Give back the data exactly, with no images.

Start of Records for this task

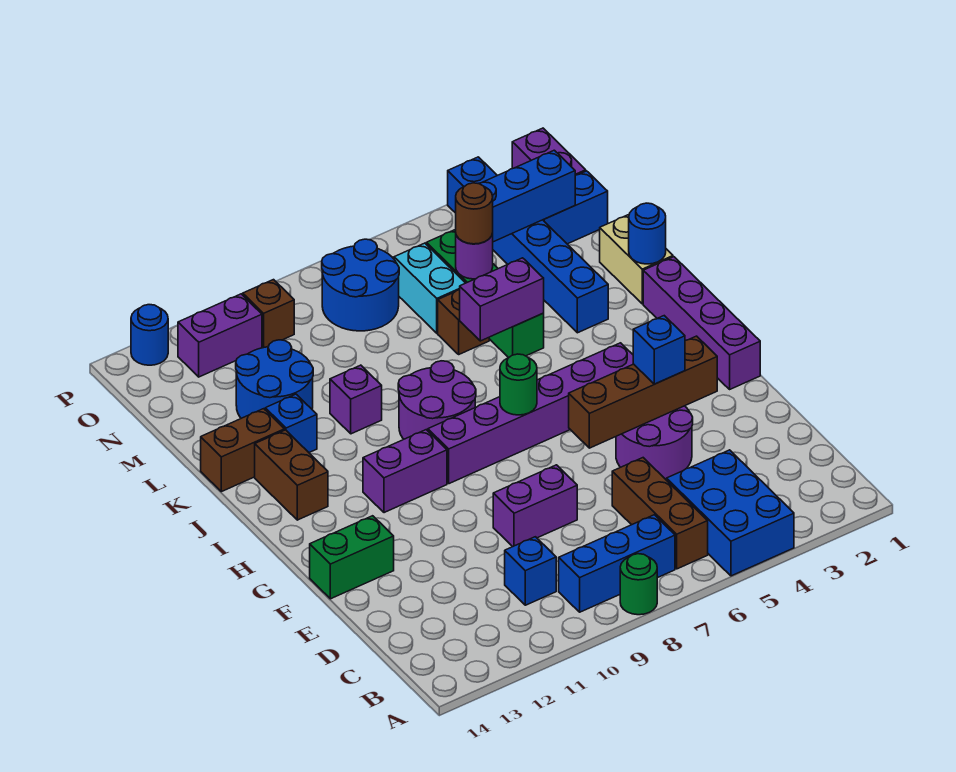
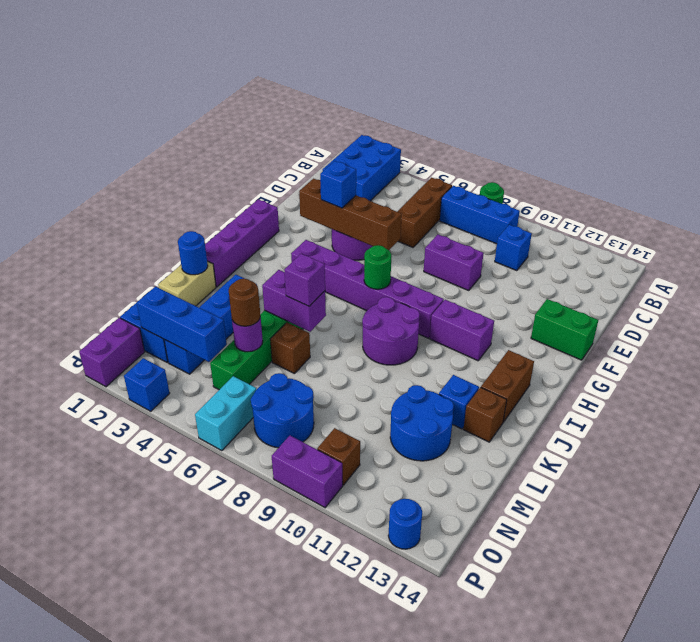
blue brick A4:C5 level 1 -> blue brick A2:C3 level 1
purple brick K10 level 1 -> purple brick K6 level 3
brown brick K13:K14 level 1 -> brown brick K13 level 1
cyan brick M6:N6 level 1 -> cyan brick O6:P6 level 1
purple brick O11:O12 level 1 -> purple brick P9:P10 level 1

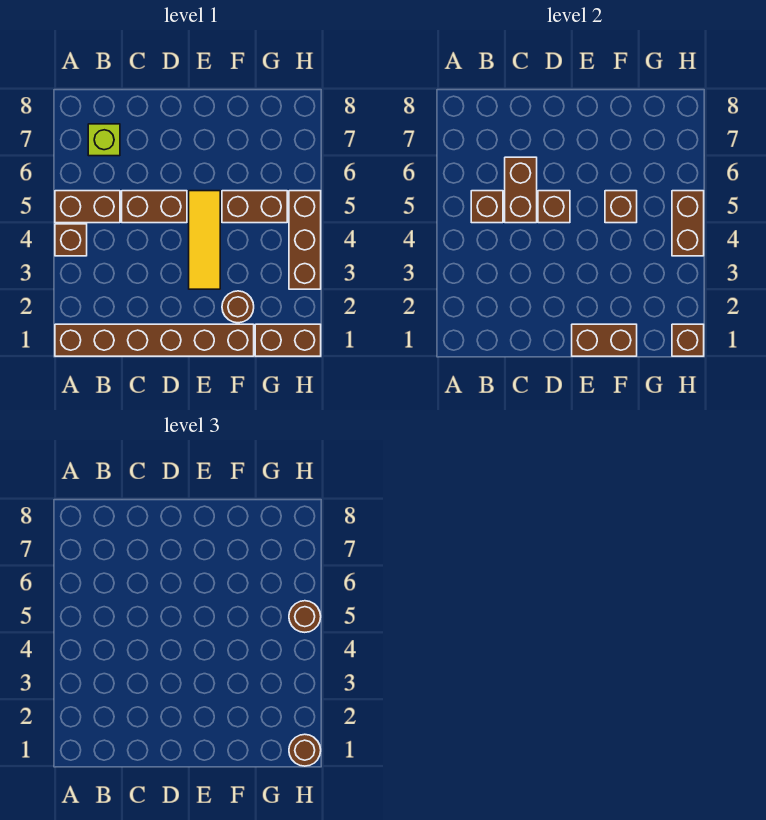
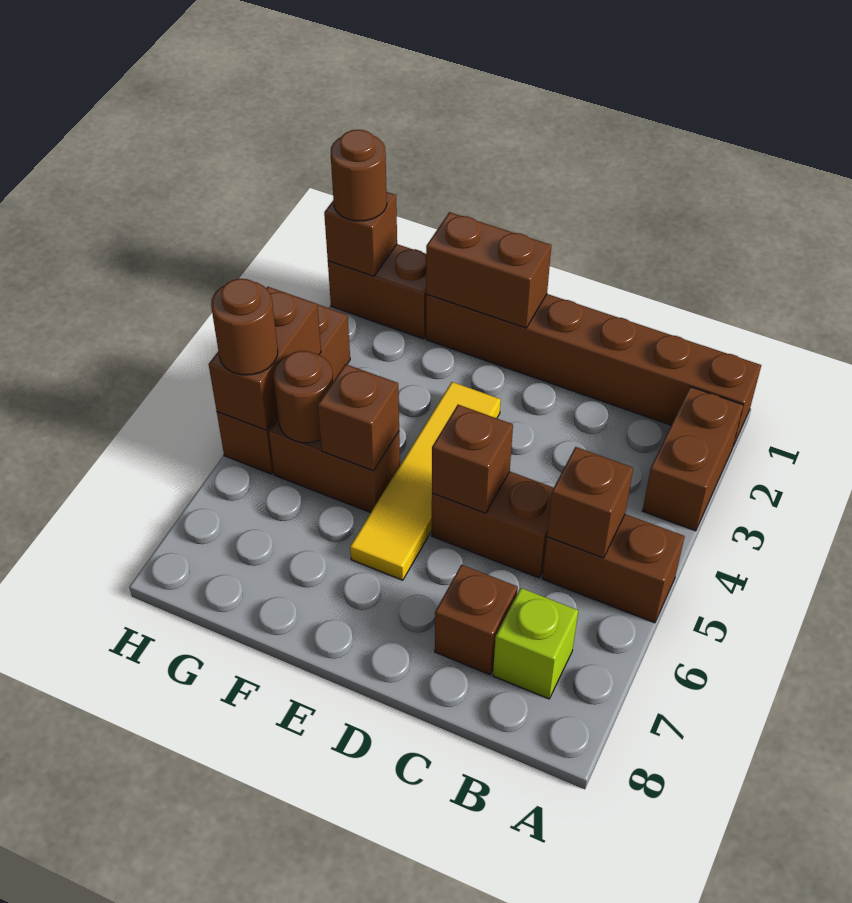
brown brick A4 level 1 -> brown brick C7 level 1
brown brick C5:C6 level 2 -> brown brick A2:A3 level 1
yellow tile E3:E5 level 1 -> yellow tile E3:E6 level 1
brown round brick F2 level 1 -> brown round brick G5 level 2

End of Records for this task

## [Task solution]
blue brick A4:C5 level 1 -> blue brick A2:C3 level 1
purple brick K10 level 1 -> purple brick K6 level 3
brown brick K13:K14 level 1 -> brown brick K13 level 1
cyan brick M6:N6 level 1 -> cyan brick O6:P6 level 1
purple brick O11:O12 level 1 -> purple brick P9:P10 level 1

brown brick A4 level 1 -> brown brick C7 level 1
brown brick C5:C6 level 2 -> brown brick A2:A3 level 1
yellow tile E3:E5 level 1 -> yellow tile E3:E6 level 1
brown round brick F2 level 1 -> brown round brick G5 level 2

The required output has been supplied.